* _To do_:
Which lines of the entries below run from the one holding "TFT pin VCC: 3V3 -> GND" to the one holding "GPS2 pin TX: RX -> A5", inclusive? Set down exactly those lines and no others.
-- -- --
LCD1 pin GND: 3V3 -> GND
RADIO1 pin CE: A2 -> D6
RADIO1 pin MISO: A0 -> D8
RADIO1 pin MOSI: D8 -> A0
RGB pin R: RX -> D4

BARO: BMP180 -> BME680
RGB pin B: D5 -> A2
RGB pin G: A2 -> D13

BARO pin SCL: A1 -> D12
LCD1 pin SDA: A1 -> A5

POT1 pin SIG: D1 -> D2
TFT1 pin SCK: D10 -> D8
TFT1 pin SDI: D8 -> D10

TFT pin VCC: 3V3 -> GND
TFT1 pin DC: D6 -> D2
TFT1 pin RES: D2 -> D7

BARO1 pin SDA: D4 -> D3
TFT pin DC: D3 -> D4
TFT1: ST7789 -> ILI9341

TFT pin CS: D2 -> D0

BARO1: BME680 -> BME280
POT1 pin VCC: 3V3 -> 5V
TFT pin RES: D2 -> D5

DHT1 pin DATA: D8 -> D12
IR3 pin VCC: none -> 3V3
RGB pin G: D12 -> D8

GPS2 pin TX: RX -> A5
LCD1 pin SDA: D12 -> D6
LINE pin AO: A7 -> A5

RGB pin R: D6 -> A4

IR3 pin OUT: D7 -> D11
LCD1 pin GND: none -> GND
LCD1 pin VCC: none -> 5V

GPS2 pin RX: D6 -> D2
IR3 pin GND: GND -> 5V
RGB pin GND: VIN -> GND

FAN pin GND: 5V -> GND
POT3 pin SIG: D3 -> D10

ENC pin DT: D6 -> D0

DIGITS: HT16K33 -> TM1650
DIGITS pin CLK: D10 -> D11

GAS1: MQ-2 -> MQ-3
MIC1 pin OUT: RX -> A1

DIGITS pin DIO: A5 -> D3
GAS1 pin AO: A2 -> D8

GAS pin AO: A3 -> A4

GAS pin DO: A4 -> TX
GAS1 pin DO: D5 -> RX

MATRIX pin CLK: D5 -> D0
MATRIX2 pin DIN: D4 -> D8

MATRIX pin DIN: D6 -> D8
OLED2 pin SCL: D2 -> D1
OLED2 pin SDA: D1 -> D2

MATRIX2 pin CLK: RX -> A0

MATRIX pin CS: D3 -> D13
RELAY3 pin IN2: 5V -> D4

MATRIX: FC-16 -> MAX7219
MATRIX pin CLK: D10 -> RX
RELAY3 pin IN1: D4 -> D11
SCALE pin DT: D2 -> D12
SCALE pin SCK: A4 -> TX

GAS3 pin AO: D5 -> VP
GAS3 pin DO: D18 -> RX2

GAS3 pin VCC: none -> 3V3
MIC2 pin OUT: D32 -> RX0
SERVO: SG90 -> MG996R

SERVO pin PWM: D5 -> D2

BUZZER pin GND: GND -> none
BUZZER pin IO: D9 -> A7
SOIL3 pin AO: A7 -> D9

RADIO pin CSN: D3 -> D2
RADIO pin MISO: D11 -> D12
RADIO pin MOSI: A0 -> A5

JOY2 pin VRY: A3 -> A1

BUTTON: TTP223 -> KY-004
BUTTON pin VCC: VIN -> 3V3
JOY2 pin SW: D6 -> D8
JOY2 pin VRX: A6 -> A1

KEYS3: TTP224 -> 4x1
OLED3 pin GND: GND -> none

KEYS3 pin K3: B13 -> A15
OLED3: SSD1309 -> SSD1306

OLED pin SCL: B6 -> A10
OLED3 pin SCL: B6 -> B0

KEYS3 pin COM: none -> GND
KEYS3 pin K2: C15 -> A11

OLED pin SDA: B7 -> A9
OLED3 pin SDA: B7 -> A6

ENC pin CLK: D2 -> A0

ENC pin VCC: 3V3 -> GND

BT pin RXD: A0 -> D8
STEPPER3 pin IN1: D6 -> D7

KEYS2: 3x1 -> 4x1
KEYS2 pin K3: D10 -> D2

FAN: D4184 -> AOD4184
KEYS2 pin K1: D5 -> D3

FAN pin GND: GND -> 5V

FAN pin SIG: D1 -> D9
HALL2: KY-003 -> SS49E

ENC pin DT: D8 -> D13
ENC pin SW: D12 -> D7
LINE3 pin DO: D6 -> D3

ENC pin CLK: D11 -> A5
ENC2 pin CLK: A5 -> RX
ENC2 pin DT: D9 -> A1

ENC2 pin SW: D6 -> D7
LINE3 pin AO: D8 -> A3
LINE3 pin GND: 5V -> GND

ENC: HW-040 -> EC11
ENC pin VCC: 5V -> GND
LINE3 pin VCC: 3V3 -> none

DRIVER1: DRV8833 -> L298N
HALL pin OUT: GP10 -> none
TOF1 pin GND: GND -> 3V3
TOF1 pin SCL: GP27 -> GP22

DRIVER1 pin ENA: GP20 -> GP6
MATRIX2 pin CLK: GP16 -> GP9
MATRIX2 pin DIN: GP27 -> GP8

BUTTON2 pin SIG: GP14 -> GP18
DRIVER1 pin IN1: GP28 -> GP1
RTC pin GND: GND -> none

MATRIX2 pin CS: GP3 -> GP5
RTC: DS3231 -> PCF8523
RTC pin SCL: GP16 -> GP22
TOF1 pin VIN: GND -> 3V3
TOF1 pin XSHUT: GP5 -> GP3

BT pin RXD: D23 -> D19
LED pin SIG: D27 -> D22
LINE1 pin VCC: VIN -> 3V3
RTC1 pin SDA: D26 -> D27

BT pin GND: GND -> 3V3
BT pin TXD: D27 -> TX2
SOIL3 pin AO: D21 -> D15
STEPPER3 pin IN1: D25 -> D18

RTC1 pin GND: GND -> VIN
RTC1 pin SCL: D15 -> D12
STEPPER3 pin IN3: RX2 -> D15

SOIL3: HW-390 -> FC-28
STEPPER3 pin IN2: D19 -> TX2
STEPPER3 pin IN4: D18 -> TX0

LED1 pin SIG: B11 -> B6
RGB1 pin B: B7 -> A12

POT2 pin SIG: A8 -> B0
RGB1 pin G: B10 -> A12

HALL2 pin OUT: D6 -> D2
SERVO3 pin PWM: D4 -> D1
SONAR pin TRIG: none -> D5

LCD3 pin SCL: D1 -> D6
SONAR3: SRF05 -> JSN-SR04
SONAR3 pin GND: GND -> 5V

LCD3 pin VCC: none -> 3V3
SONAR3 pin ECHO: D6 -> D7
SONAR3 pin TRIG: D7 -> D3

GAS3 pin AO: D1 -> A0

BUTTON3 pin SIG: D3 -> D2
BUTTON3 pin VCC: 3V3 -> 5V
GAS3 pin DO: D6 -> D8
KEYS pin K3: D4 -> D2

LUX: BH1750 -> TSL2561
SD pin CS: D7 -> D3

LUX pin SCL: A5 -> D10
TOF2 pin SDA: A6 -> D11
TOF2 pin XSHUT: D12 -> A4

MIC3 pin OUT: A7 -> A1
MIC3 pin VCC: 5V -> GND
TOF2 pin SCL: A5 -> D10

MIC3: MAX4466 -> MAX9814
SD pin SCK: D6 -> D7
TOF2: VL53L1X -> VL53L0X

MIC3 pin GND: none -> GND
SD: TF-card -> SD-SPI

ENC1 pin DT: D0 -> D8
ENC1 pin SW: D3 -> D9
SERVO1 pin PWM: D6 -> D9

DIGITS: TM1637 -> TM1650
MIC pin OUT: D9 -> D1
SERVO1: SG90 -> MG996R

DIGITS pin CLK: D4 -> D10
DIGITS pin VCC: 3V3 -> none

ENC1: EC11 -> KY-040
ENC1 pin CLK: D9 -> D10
-- -- --
* _Solution for this task_:
TFT pin VCC: 3V3 -> GND
TFT1 pin DC: D6 -> D2
TFT1 pin RES: D2 -> D7

BARO1 pin SDA: D4 -> D3
TFT pin DC: D3 -> D4
TFT1: ST7789 -> ILI9341

TFT pin CS: D2 -> D0

BARO1: BME680 -> BME280
POT1 pin VCC: 3V3 -> 5V
TFT pin RES: D2 -> D5

DHT1 pin DATA: D8 -> D12
IR3 pin VCC: none -> 3V3
RGB pin G: D12 -> D8

GPS2 pin TX: RX -> A5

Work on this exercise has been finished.